● TASK MATERIAL
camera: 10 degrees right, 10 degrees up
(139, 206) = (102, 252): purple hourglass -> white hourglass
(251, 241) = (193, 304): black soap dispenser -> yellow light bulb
...
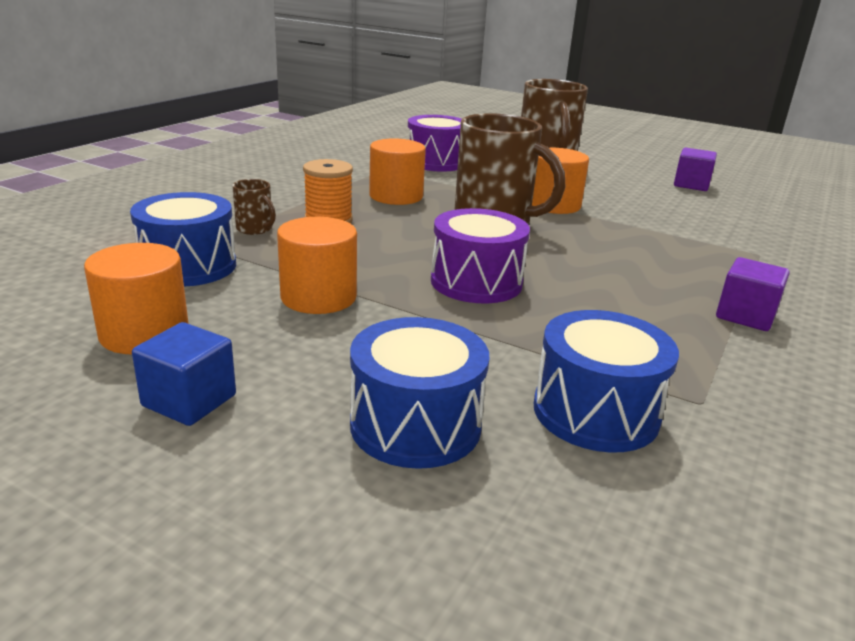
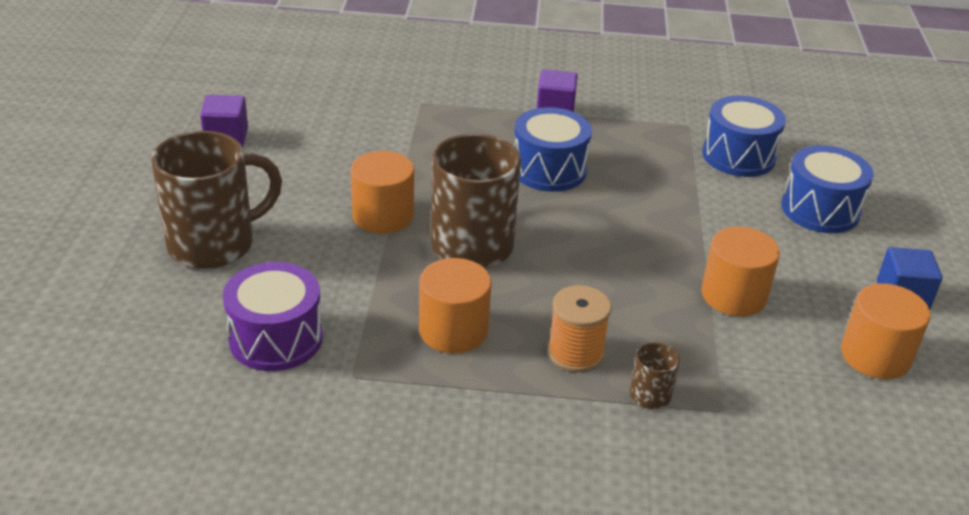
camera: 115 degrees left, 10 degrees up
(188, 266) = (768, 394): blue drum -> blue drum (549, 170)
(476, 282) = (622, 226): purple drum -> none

● EXERCISE REQUIREMENTS
Give again, word for word, every line of the listing above from the one with "(188, 266) = (768, 394): blue" to the one with "(476, 282) = (622, 226): purple drum -> none", both inclusive, and nothing beyond them.

● SOLUTION FOR THIS EXERCISE
(188, 266) = (768, 394): blue drum -> blue drum (549, 170)
(476, 282) = (622, 226): purple drum -> none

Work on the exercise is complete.